BEGIN Data shown

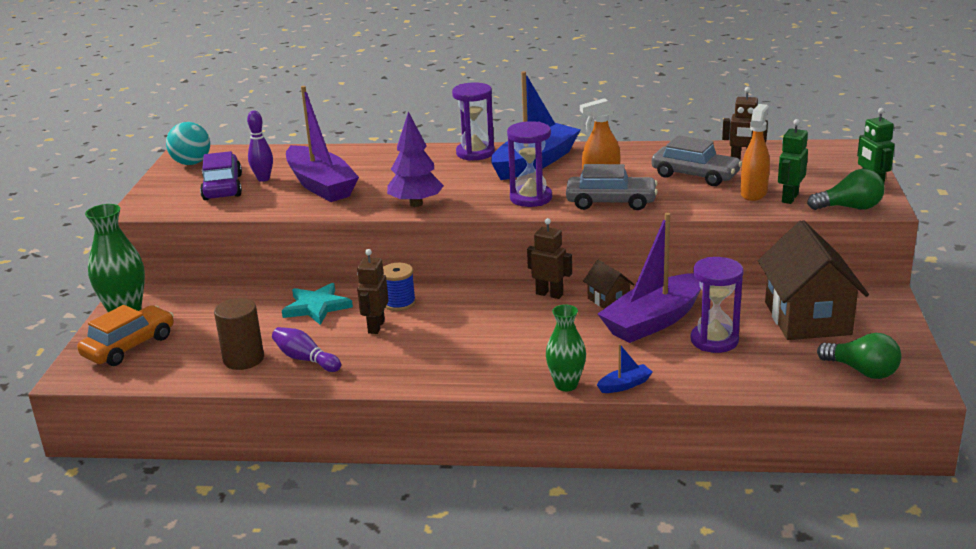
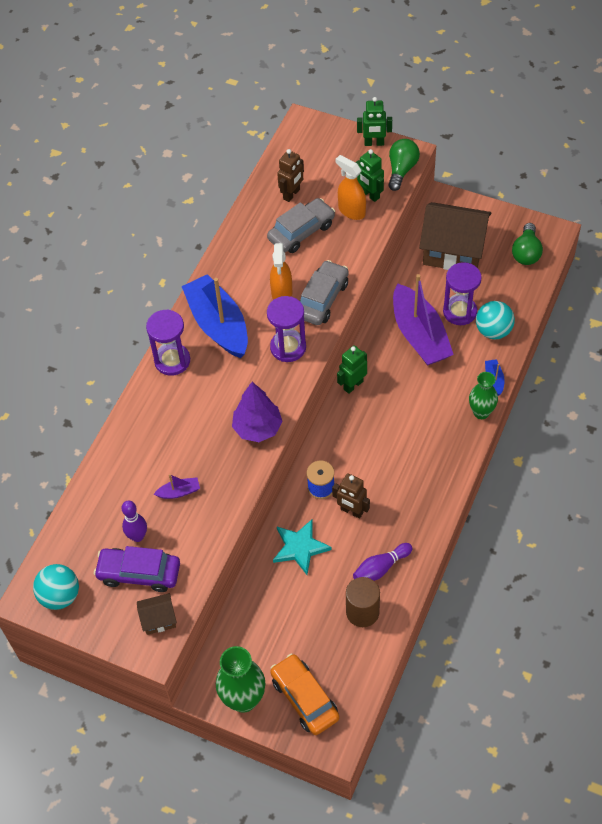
camera: 70 degrees left, 30 degrees up
(321, 185) = (179, 492): purple boat -> purple boat, size x0.41
(549, 294) = (353, 385): brown robot -> green robot
(608, 300) = (379, 352): brown house -> brown house (158, 619)
(704, 370) = (493, 331): none -> turquoise ball
(862, 371) = (526, 252): green light bulb -> green light bulb turned 135 degrees clockwise

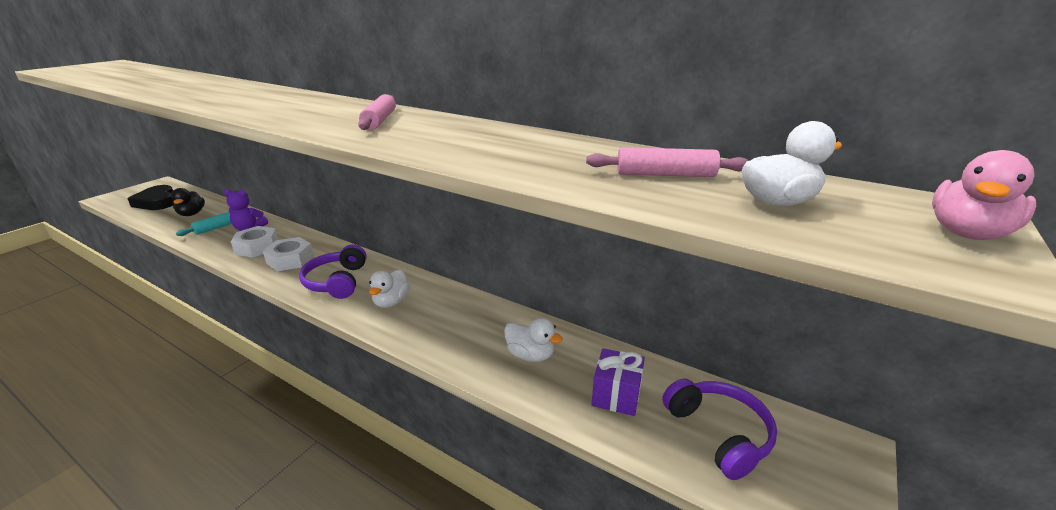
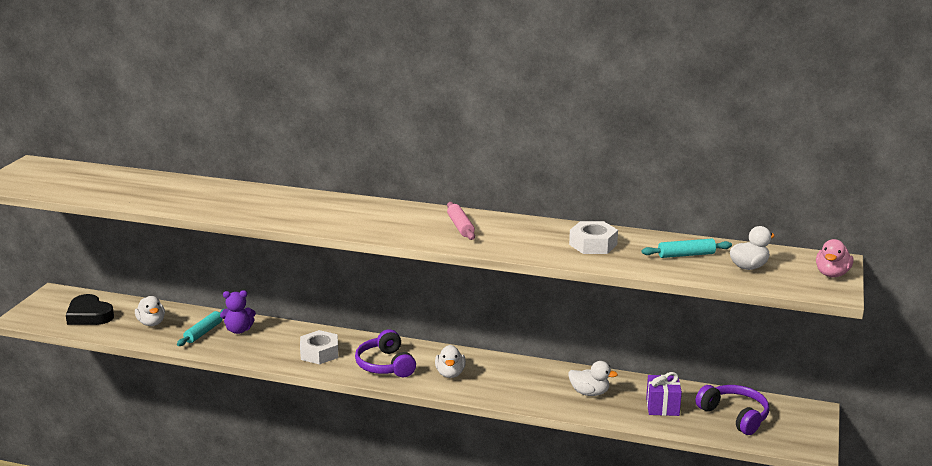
camera: 15 degrees left, 5 degrees down
(192, 214) = (151, 323): black duck -> white duck
(257, 247) = (271, 346): white nut -> white nut (593, 244)
(665, 175) = (686, 255): pink rolling pin -> turquoise rolling pin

END Data shown

_Instruction_
Return each line of the records above in which the word "degrees" occurs.

_Exercise output_
camera: 70 degrees left, 30 degrees up
(862, 371) = (526, 252): green light bulb -> green light bulb turned 135 degrees clockwise
camera: 15 degrees left, 5 degrees down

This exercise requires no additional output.